**Data provided:**
━━━━━━━━

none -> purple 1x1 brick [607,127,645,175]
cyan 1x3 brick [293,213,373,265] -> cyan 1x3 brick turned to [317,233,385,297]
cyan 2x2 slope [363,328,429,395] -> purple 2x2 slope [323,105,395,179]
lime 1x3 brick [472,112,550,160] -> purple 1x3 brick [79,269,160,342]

━━━━━━━━

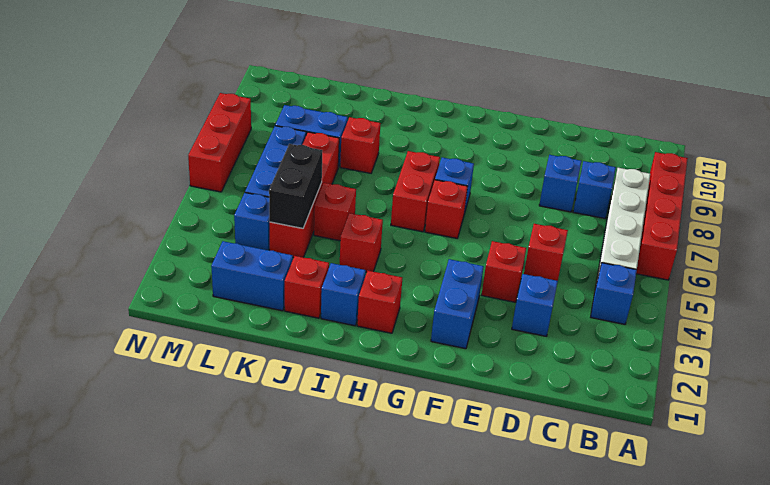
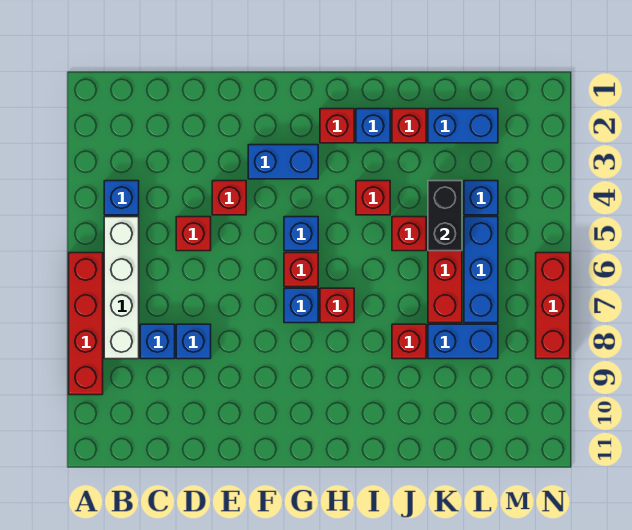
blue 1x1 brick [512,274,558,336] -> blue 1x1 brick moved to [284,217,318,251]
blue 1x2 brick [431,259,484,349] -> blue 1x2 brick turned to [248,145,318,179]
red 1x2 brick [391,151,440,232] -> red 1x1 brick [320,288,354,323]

━━━━━━━━

**What is required:** Which lines in the listing above include the string "brick"? Copy each of them.

**Task response:**
none -> purple 1x1 brick [607,127,645,175]
cyan 1x3 brick [293,213,373,265] -> cyan 1x3 brick turned to [317,233,385,297]
lime 1x3 brick [472,112,550,160] -> purple 1x3 brick [79,269,160,342]
blue 1x1 brick [512,274,558,336] -> blue 1x1 brick moved to [284,217,318,251]
blue 1x2 brick [431,259,484,349] -> blue 1x2 brick turned to [248,145,318,179]
red 1x2 brick [391,151,440,232] -> red 1x1 brick [320,288,354,323]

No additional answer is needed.